What do the lines say from the one containing "none -> orange light bulb [698,388,805,467]" to the end of the records? Restate them word for word, and only those.

**Data items:**
***
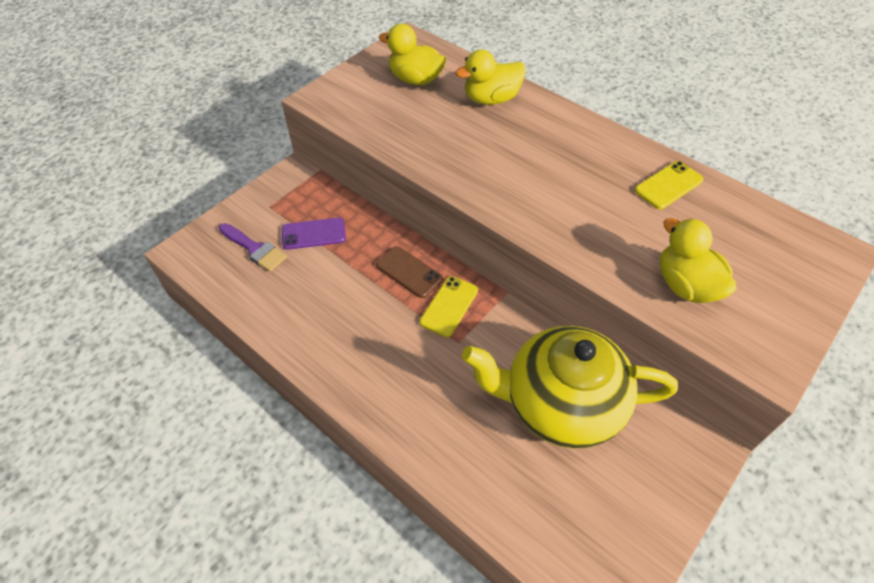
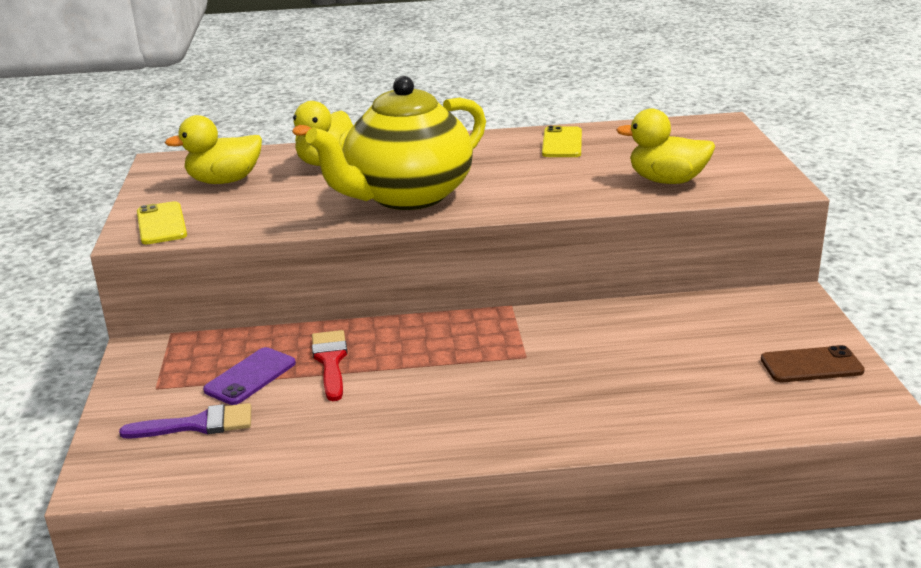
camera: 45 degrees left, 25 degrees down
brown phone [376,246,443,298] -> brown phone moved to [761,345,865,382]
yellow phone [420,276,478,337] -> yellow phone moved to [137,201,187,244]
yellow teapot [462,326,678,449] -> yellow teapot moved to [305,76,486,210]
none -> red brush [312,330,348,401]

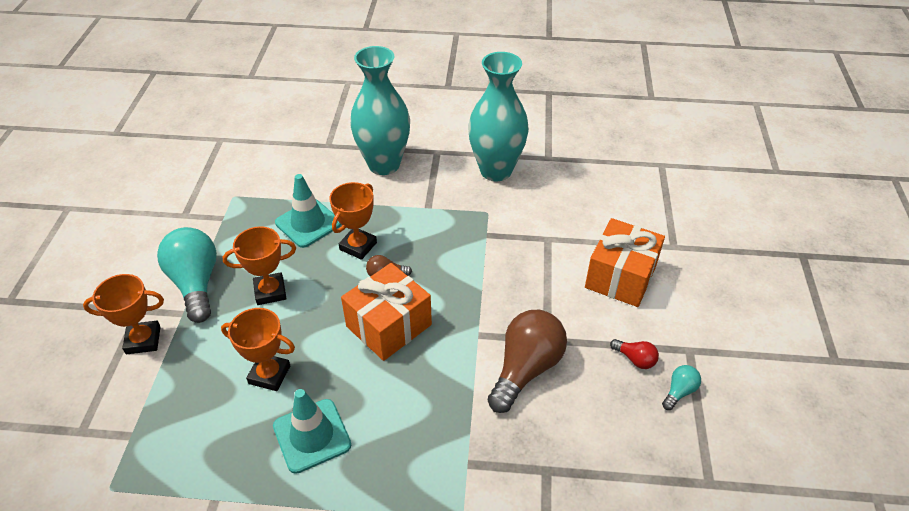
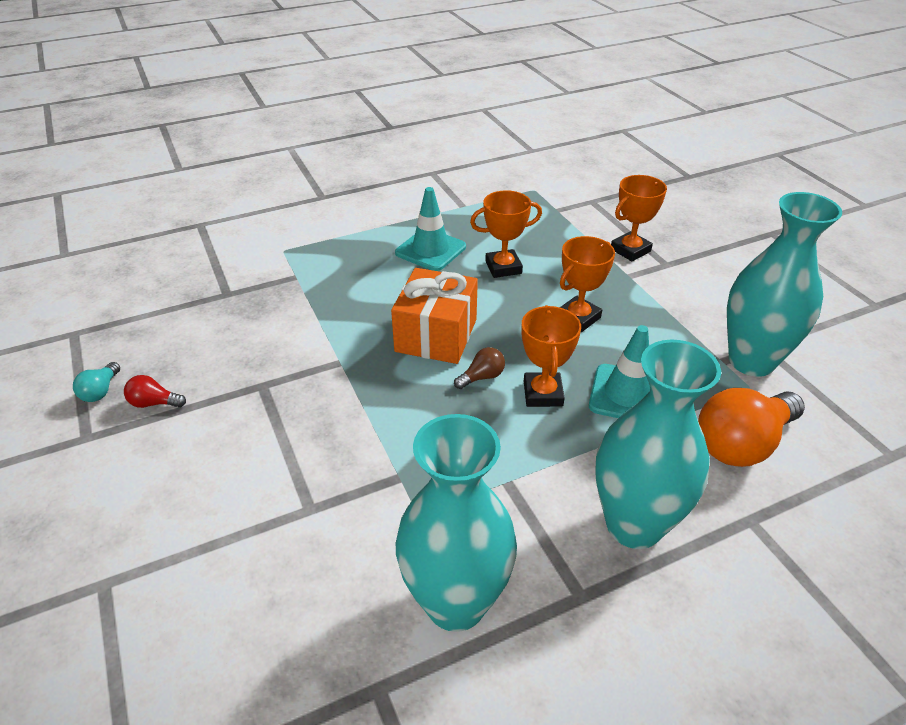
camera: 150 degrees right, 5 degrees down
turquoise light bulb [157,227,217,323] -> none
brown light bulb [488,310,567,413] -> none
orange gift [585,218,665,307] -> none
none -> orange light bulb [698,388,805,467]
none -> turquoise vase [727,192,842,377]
***
**ANSWER TO THIS EXERCISE:**
none -> orange light bulb [698,388,805,467]
none -> turquoise vase [727,192,842,377]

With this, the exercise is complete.